## WHAT THE TASK REQUIRES
Write out, precisely and in full, each line of the material.
________
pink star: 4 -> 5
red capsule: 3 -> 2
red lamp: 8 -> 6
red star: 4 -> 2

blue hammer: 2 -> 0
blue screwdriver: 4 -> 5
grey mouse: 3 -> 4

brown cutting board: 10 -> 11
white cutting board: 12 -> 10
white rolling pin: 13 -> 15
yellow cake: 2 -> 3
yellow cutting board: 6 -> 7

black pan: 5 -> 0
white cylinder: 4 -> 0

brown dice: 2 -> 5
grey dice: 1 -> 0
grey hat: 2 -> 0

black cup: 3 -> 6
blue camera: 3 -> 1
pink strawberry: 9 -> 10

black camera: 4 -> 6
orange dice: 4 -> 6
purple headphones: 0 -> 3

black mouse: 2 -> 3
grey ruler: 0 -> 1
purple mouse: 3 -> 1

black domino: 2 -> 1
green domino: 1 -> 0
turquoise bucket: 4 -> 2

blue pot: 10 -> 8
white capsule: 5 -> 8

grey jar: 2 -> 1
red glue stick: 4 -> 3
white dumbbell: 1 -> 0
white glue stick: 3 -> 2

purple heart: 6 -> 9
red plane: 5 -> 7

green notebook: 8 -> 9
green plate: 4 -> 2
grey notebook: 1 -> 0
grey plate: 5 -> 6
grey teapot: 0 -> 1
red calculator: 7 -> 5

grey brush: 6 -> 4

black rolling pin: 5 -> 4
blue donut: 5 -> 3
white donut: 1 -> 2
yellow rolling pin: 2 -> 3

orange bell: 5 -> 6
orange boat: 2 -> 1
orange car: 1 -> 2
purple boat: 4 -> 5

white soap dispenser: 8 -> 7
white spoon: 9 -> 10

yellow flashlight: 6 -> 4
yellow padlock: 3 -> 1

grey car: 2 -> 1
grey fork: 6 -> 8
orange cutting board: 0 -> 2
________
## ANSWER TO THIS TASK
pink star: 4 -> 5
red capsule: 3 -> 2
red lamp: 8 -> 6
red star: 4 -> 2

blue hammer: 2 -> 0
blue screwdriver: 4 -> 5
grey mouse: 3 -> 4

brown cutting board: 10 -> 11
white cutting board: 12 -> 10
white rolling pin: 13 -> 15
yellow cake: 2 -> 3
yellow cutting board: 6 -> 7

black pan: 5 -> 0
white cylinder: 4 -> 0

brown dice: 2 -> 5
grey dice: 1 -> 0
grey hat: 2 -> 0

black cup: 3 -> 6
blue camera: 3 -> 1
pink strawberry: 9 -> 10

black camera: 4 -> 6
orange dice: 4 -> 6
purple headphones: 0 -> 3

black mouse: 2 -> 3
grey ruler: 0 -> 1
purple mouse: 3 -> 1

black domino: 2 -> 1
green domino: 1 -> 0
turquoise bucket: 4 -> 2

blue pot: 10 -> 8
white capsule: 5 -> 8

grey jar: 2 -> 1
red glue stick: 4 -> 3
white dumbbell: 1 -> 0
white glue stick: 3 -> 2

purple heart: 6 -> 9
red plane: 5 -> 7

green notebook: 8 -> 9
green plate: 4 -> 2
grey notebook: 1 -> 0
grey plate: 5 -> 6
grey teapot: 0 -> 1
red calculator: 7 -> 5

grey brush: 6 -> 4

black rolling pin: 5 -> 4
blue donut: 5 -> 3
white donut: 1 -> 2
yellow rolling pin: 2 -> 3

orange bell: 5 -> 6
orange boat: 2 -> 1
orange car: 1 -> 2
purple boat: 4 -> 5

white soap dispenser: 8 -> 7
white spoon: 9 -> 10

yellow flashlight: 6 -> 4
yellow padlock: 3 -> 1

grey car: 2 -> 1
grey fork: 6 -> 8
orange cutting board: 0 -> 2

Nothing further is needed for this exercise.